======== Data extract

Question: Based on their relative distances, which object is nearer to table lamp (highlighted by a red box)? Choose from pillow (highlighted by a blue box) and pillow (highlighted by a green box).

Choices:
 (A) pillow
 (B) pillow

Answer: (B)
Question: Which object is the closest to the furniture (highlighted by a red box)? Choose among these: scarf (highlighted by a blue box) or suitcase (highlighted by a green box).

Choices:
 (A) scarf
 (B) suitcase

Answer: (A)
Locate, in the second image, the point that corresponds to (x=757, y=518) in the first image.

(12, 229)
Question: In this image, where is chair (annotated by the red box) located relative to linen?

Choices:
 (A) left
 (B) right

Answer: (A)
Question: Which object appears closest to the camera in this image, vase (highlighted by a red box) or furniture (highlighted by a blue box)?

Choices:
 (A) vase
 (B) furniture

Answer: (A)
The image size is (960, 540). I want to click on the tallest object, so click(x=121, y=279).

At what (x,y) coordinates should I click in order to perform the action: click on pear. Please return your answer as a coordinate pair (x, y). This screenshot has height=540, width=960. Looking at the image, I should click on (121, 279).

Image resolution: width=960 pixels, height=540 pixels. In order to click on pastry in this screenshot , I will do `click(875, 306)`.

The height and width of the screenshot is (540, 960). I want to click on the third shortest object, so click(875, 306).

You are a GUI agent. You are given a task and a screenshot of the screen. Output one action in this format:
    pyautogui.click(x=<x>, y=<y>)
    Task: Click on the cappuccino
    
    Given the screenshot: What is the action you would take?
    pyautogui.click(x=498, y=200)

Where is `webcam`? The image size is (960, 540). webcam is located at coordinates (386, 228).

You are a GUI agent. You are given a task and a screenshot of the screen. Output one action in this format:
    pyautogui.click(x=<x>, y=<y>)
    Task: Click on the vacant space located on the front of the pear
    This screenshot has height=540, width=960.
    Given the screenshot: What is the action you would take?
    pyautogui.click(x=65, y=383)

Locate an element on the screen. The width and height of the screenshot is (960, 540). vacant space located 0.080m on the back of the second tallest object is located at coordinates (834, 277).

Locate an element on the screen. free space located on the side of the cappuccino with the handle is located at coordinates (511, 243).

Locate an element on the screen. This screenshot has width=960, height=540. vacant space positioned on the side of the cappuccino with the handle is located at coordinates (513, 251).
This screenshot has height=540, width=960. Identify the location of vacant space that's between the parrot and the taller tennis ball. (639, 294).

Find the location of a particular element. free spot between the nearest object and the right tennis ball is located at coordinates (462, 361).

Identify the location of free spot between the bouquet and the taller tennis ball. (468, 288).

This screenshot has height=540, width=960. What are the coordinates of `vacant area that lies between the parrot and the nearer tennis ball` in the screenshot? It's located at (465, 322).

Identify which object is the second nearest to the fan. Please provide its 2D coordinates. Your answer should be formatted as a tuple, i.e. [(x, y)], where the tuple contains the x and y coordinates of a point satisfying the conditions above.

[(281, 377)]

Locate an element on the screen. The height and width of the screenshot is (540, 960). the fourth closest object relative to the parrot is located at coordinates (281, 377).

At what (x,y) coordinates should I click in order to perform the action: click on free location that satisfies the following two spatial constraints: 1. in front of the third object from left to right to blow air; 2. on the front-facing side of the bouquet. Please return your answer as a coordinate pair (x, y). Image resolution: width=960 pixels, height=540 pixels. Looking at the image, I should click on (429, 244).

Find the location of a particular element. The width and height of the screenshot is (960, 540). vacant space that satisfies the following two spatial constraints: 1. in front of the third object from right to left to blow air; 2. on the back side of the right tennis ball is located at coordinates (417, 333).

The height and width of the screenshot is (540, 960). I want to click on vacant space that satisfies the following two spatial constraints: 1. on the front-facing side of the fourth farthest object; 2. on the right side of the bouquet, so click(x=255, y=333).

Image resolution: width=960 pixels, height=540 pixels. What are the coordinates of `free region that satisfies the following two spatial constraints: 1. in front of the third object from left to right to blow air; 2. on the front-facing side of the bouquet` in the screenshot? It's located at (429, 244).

================

Rewrite the part of the entries that begins with the line containing "coordinates (386, 228)." and ends with the line containing "This screenshot has height=540, width=960. What" as a numbered list, skipping blank lines.

> **Written solution**:
1. Where is `webcam`? The image size is (960, 540). webcam is located at coordinates (386, 228).
2. You are a GUI agent. You are given a task and a screenshot of the screen. Output one action in this format:
3.     pyautogui.click(x=<x>, y=<y>)
4.     Task: Click on the vacant space located on the front of the pear
5.     This screenshot has height=540, width=960.
6.     Given the screenshot: What is the action you would take?
7.     pyautogui.click(x=65, y=383)
8. Locate an element on the screen. The width and height of the screenshot is (960, 540). vacant space located 0.080m on the back of the second tallest object is located at coordinates (834, 277).
9. Locate an element on the screen. free space located on the side of the cappuccino with the handle is located at coordinates (511, 243).
10. Locate an element on the screen. This screenshot has width=960, height=540. vacant space positioned on the side of the cappuccino with the handle is located at coordinates (513, 251).
11. This screenshot has height=540, width=960. Identify the location of vacant space that's between the parrot and the taller tennis ball. (639, 294).
12. Find the location of a particular element. free spot between the nearest object and the right tennis ball is located at coordinates (462, 361).
13. Identify the location of free spot between the bouquet and the taller tennis ball. (468, 288).
14. This screenshot has height=540, width=960. What are the coordinates of `vacant area that lies between the parrot and the nearer tennis ball` in the screenshot? It's located at (465, 322).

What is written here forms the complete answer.